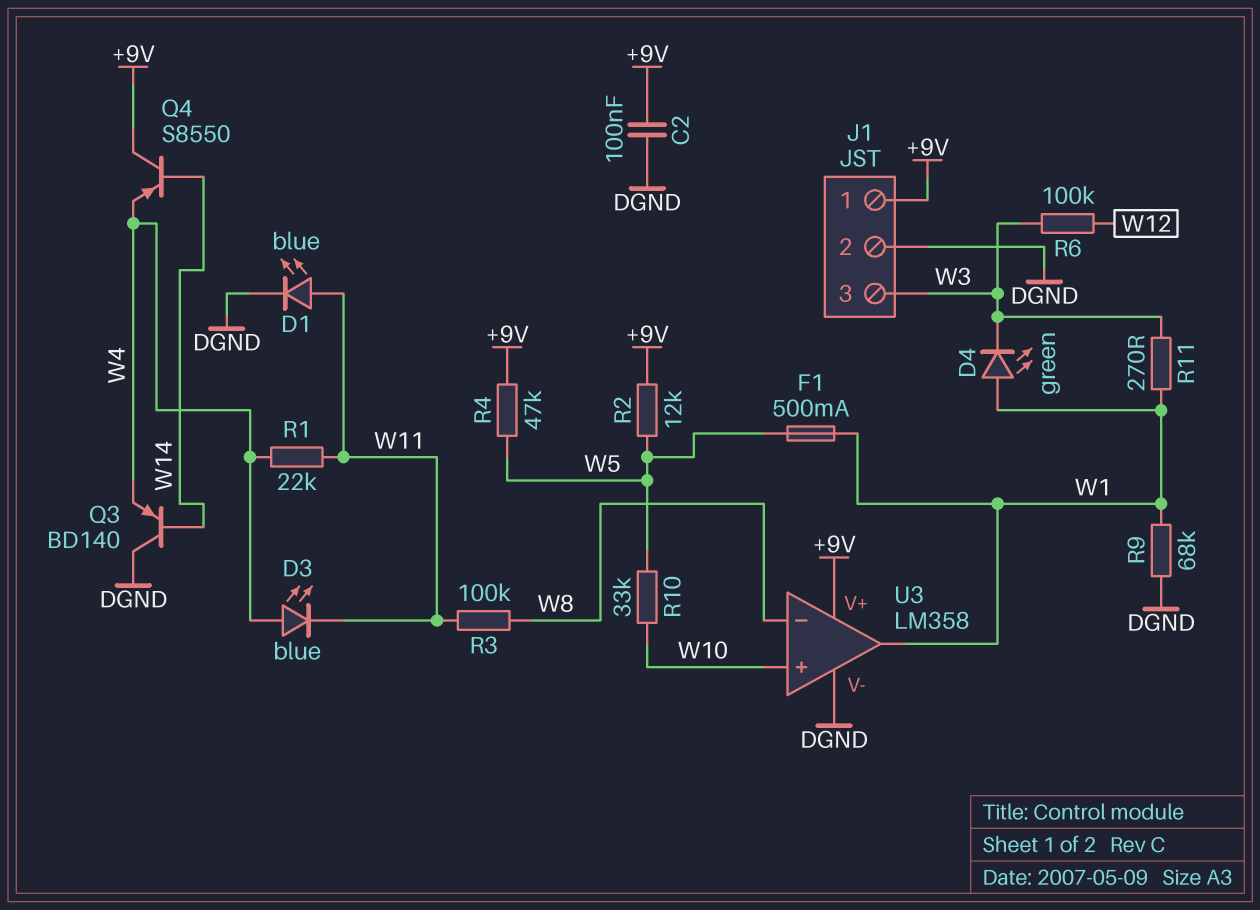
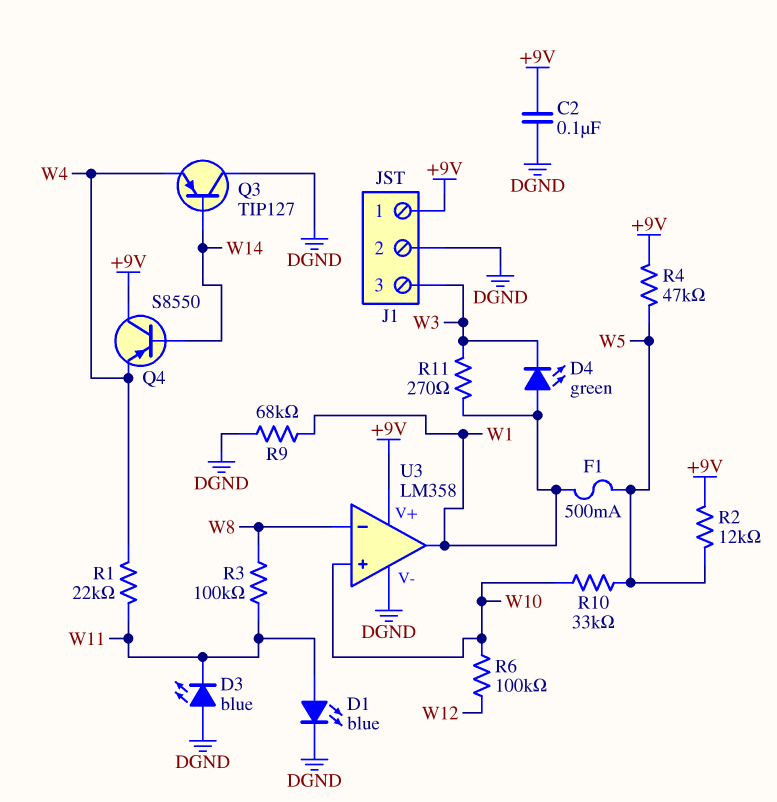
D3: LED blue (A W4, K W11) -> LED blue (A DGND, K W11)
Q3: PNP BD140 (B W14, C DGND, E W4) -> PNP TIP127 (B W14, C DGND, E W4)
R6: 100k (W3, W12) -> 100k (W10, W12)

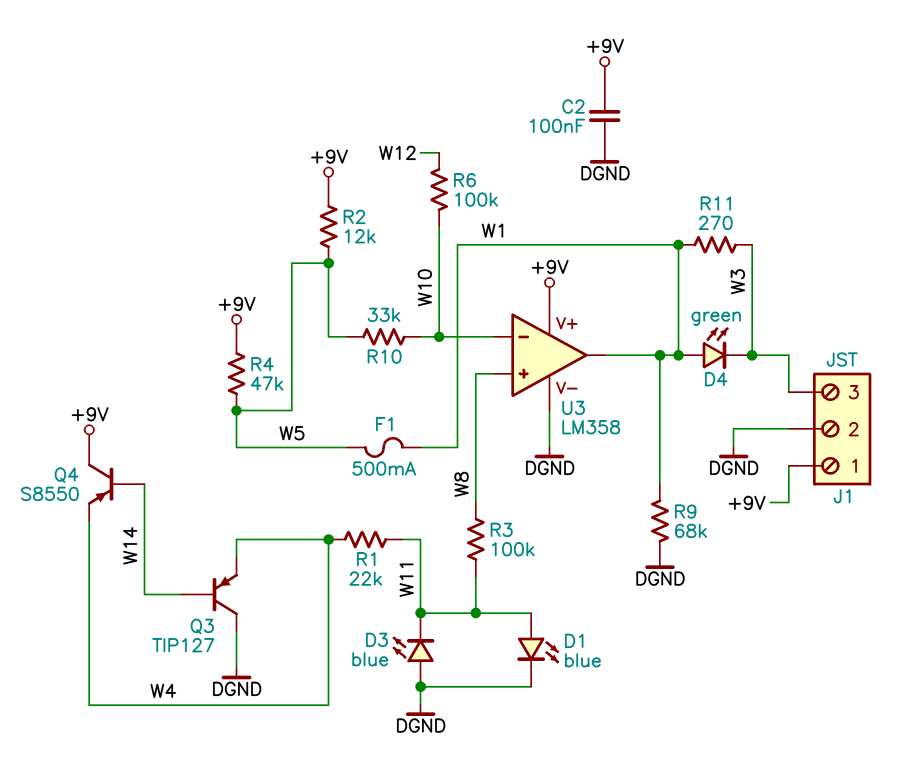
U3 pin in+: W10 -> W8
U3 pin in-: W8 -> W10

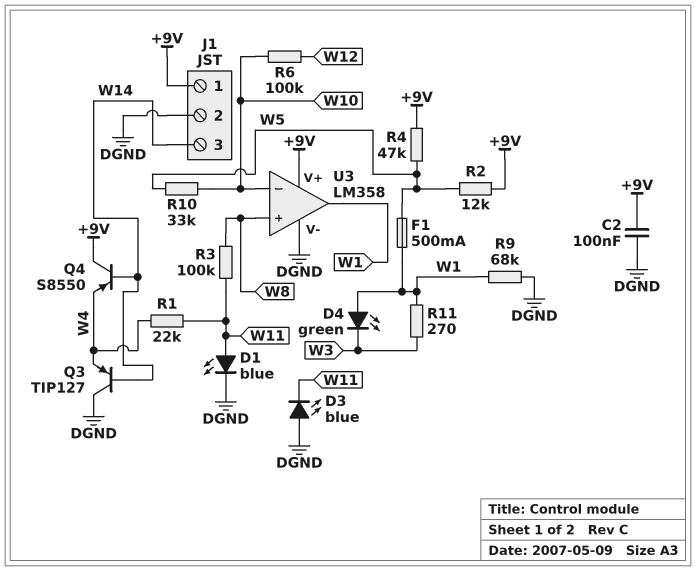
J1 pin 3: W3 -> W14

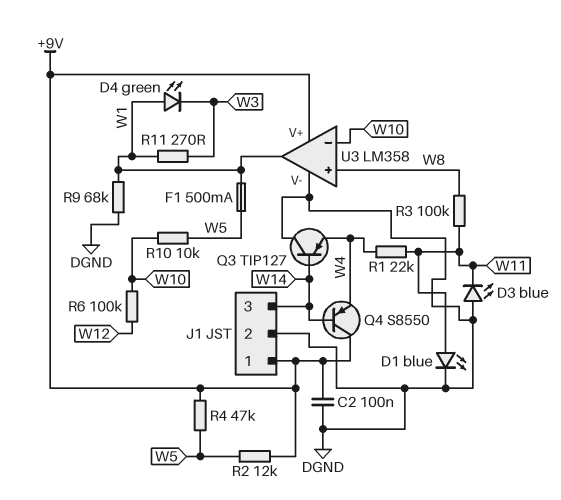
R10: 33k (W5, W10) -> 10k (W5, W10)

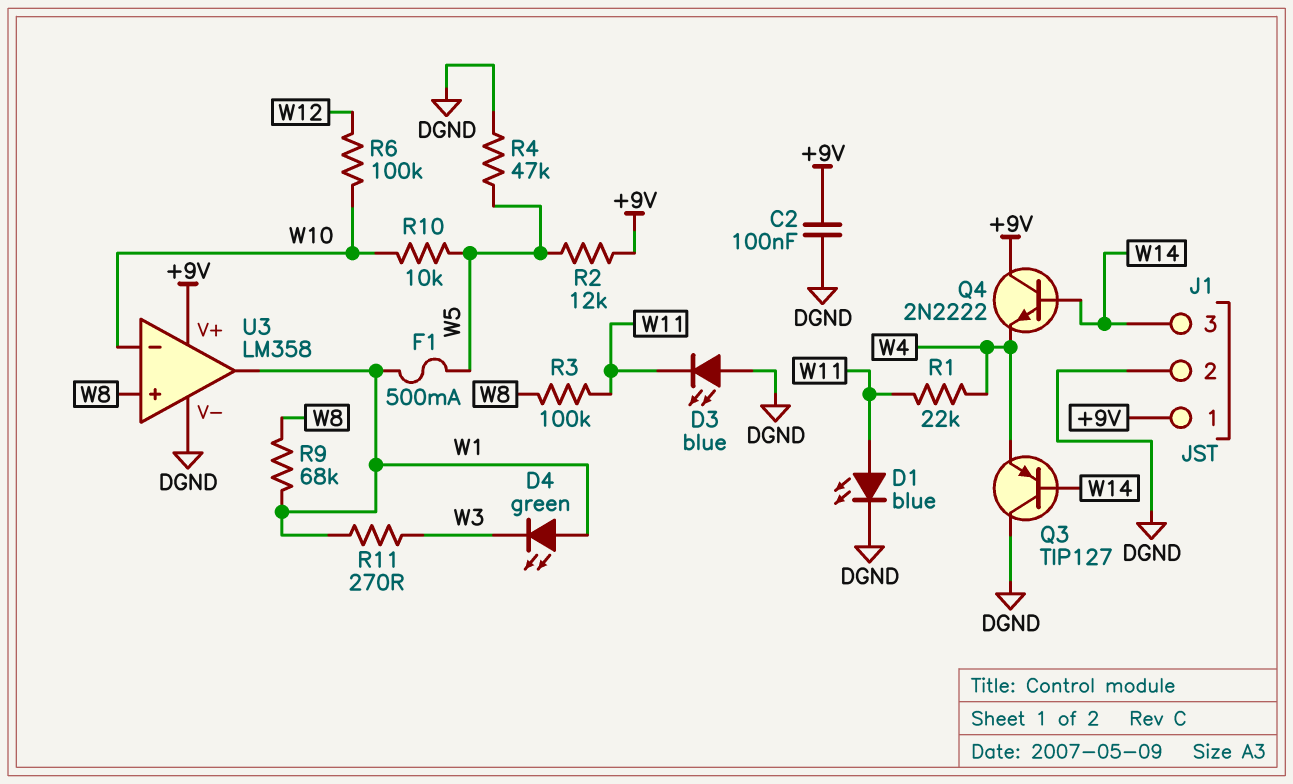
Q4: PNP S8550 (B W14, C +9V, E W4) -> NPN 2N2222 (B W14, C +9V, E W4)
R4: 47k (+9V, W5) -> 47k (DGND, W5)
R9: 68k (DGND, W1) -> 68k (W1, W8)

##############################

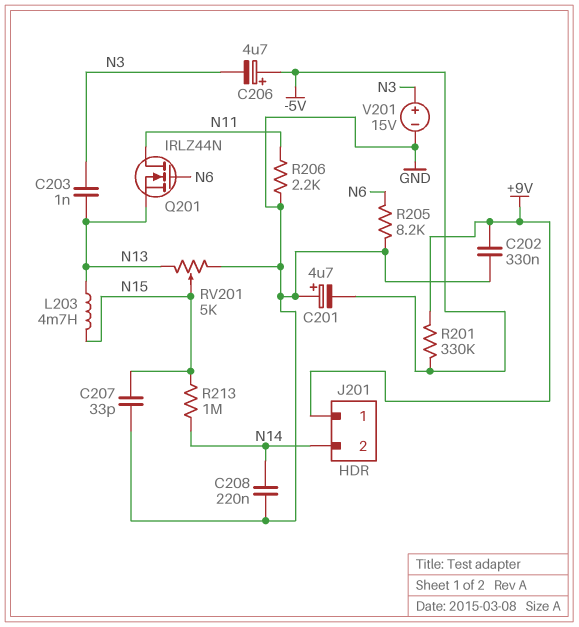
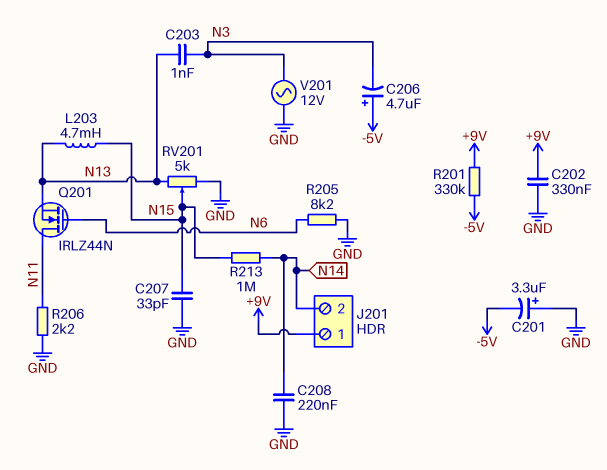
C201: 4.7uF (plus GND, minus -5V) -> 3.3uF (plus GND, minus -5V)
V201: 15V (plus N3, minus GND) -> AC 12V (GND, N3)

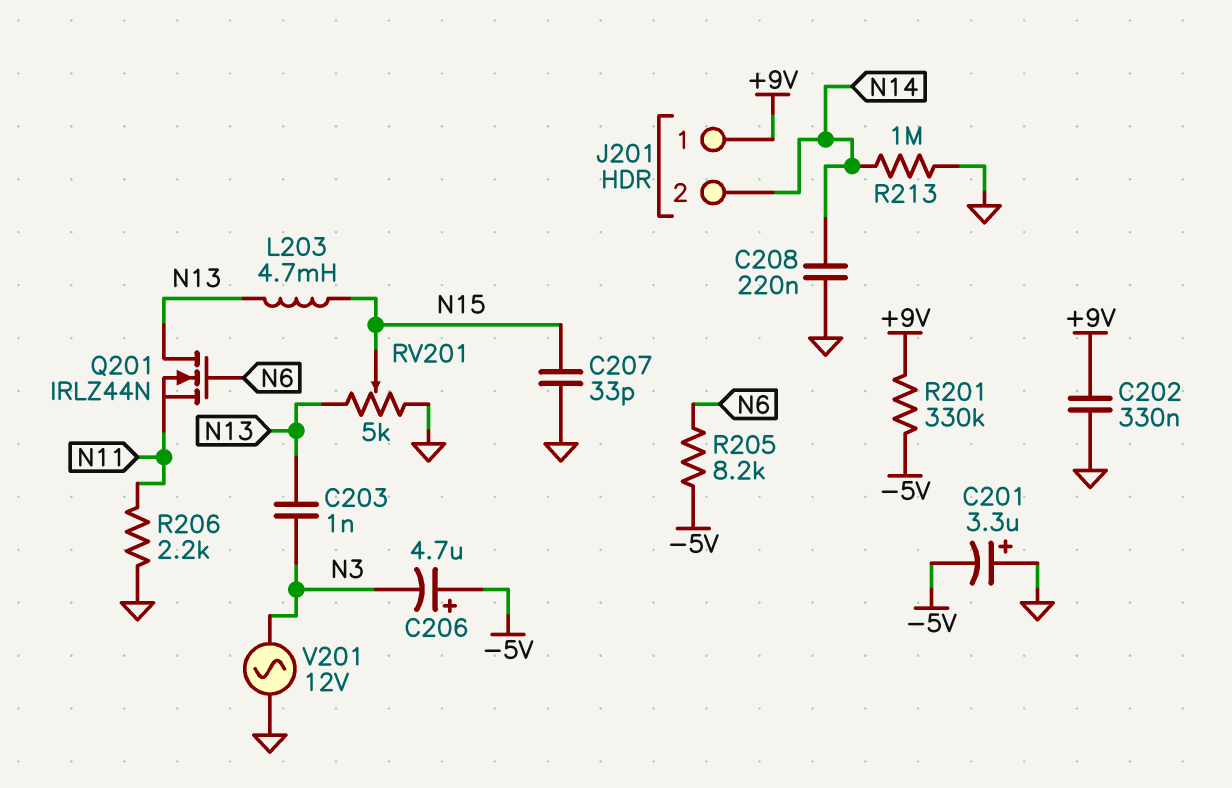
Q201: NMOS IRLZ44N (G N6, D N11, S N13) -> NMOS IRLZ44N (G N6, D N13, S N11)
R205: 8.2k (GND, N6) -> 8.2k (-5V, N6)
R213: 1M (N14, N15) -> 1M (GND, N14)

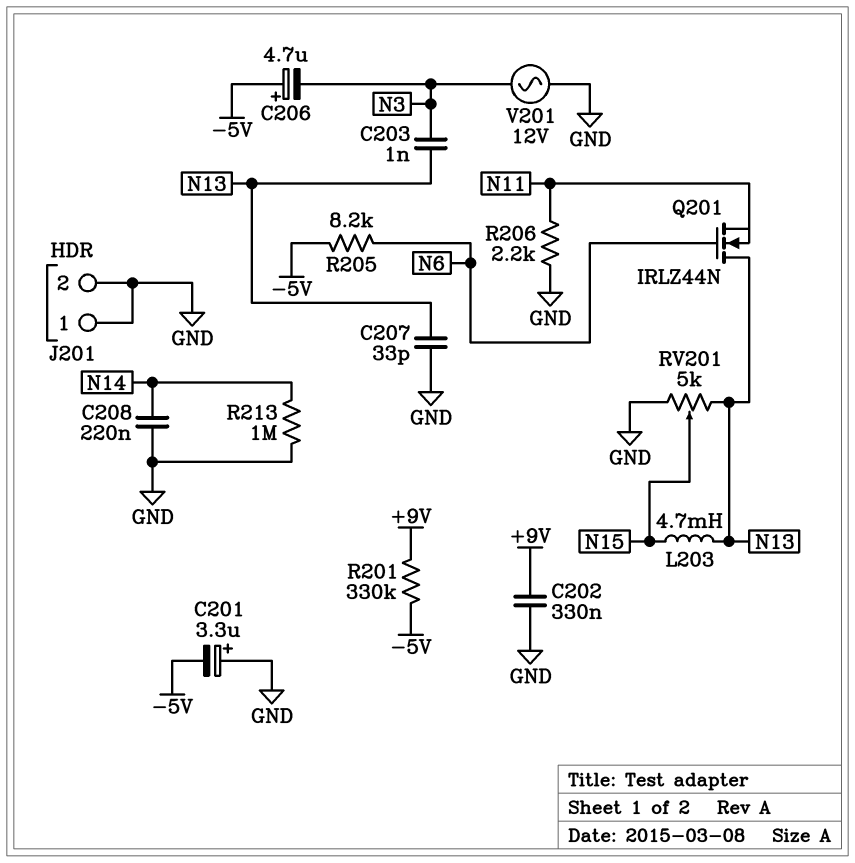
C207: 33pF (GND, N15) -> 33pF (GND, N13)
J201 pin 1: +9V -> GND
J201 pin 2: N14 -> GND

##############################

Task item: Although pictures appear among the records above, none are to be output; print exactly the lines from the line containing "D3: LED blue" through the line containing "R9: 68k (DGND, W1) -> 68k (W1, W8)".

Task response:
D3: LED blue (A W4, K W11) -> LED blue (A DGND, K W11)
Q3: PNP BD140 (B W14, C DGND, E W4) -> PNP TIP127 (B W14, C DGND, E W4)
R6: 100k (W3, W12) -> 100k (W10, W12)

U3 pin in+: W10 -> W8
U3 pin in-: W8 -> W10

J1 pin 3: W3 -> W14

R10: 33k (W5, W10) -> 10k (W5, W10)

Q4: PNP S8550 (B W14, C +9V, E W4) -> NPN 2N2222 (B W14, C +9V, E W4)
R4: 47k (+9V, W5) -> 47k (DGND, W5)
R9: 68k (DGND, W1) -> 68k (W1, W8)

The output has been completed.